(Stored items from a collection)
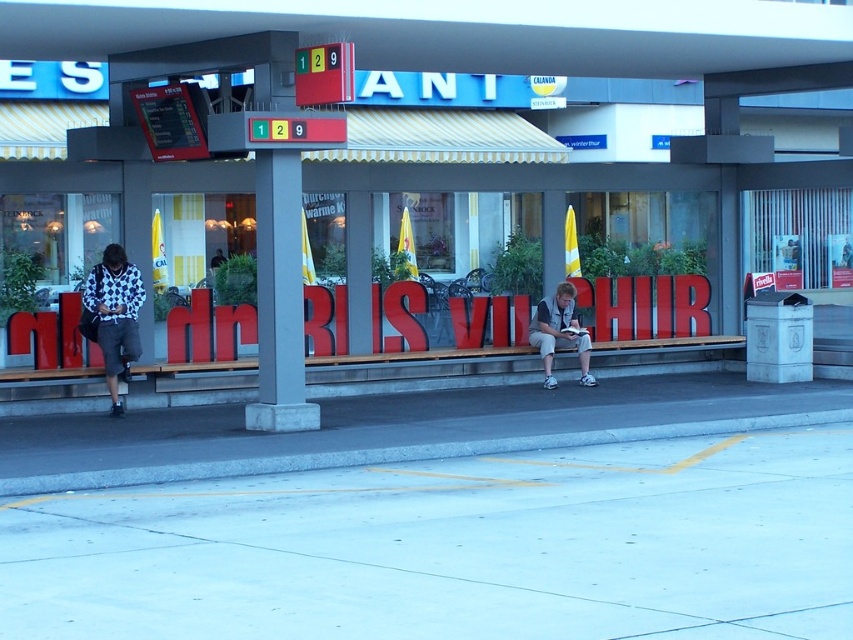
Question: Which of the following is the farthest from the observer?

Choices:
 (A) (566, 371)
 (B) (113, 324)
 (C) (314, 422)
 (D) (535, 326)

Answer: (A)

Question: Does wooden bench at center appear on the left side of patterned fabric jacket at left?

Choices:
 (A) yes
 (B) no

Answer: (B)

Question: Is wooden bench at center wider than gray concrete curb at lower center?

Choices:
 (A) yes
 (B) no

Answer: (A)

Question: Among these objects, which one is farthest from the camera?

Choices:
 (A) patterned fabric jacket at left
 (B) gray concrete pavement at lower center

Answer: (A)

Question: Is gray concrete curb at lower center behind light gray fabric jacket at center?

Choices:
 (A) yes
 (B) no

Answer: (B)

Question: Which object is positioned farthest from the light gray fabric jacket at center?

Choices:
 (A) gray concrete pillar at center
 (B) wooden bench at center

Answer: (A)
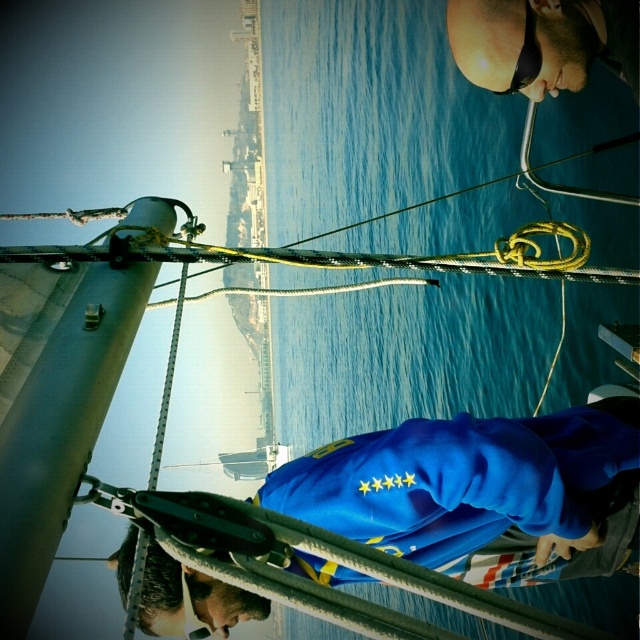
How much distance is there between blue fabric at center and sunglasses at upper center?

The distance of blue fabric at center from sunglasses at upper center is 1.99 meters.

The width and height of the screenshot is (640, 640). What do you see at coordinates (477, 490) in the screenshot?
I see `blue fabric at center` at bounding box center [477, 490].

Which is behind, point (396, 467) or point (470, 3)?

The point (470, 3) is behind.

Image resolution: width=640 pixels, height=640 pixels. Find the location of `blue fabric at center`. blue fabric at center is located at coordinates (477, 490).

**YOUR INSTRUCTIONS:**
Repeat word for word the lines from the one containing "The width and" through the end of the lines.

**TASK OUTPUT:**
The width and height of the screenshot is (640, 640). What do you see at coordinates (477, 490) in the screenshot?
I see `blue fabric at center` at bounding box center [477, 490].

Which is behind, point (396, 467) or point (470, 3)?

The point (470, 3) is behind.

Image resolution: width=640 pixels, height=640 pixels. Find the location of `blue fabric at center`. blue fabric at center is located at coordinates (477, 490).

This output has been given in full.